ENTRIES SUPPLIED:
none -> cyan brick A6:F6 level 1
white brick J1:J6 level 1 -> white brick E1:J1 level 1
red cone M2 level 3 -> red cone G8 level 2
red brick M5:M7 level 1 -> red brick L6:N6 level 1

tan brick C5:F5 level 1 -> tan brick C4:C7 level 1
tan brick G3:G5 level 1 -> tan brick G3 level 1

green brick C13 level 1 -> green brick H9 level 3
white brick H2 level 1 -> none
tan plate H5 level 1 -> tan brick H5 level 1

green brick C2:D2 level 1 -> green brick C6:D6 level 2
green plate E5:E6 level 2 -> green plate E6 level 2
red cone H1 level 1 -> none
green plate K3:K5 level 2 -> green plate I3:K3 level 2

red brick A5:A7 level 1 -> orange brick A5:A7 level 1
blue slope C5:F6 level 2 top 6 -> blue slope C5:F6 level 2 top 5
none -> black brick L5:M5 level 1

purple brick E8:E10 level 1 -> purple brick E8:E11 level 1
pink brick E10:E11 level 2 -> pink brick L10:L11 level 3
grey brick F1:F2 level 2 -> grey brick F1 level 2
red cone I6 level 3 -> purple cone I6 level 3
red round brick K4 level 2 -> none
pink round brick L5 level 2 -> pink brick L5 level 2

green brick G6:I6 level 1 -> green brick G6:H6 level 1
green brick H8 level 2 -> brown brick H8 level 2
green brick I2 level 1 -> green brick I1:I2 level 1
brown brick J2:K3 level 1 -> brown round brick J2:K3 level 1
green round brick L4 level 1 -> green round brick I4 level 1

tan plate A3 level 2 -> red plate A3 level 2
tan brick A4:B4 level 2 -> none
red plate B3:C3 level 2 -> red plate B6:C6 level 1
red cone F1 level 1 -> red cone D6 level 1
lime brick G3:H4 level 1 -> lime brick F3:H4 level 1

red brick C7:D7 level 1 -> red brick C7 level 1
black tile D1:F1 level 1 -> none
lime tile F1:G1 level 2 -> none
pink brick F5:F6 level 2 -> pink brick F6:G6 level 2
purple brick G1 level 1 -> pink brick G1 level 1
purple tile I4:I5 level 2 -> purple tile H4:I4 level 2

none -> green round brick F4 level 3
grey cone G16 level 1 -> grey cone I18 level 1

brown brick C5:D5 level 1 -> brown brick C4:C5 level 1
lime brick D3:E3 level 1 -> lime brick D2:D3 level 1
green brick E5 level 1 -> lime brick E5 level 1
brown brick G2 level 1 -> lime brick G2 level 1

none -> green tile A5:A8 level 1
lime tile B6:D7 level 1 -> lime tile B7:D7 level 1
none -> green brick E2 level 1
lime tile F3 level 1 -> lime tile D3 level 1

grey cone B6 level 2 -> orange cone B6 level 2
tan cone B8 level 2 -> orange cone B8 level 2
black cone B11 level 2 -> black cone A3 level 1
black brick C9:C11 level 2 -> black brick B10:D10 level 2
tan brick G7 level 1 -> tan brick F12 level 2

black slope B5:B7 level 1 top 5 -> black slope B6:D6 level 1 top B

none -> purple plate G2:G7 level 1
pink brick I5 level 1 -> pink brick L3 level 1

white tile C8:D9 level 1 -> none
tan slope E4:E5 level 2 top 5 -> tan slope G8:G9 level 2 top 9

PROBLEM: In the listing above, how many lines include the string "slope"? Say only the number.

ANSWER SPACE: 3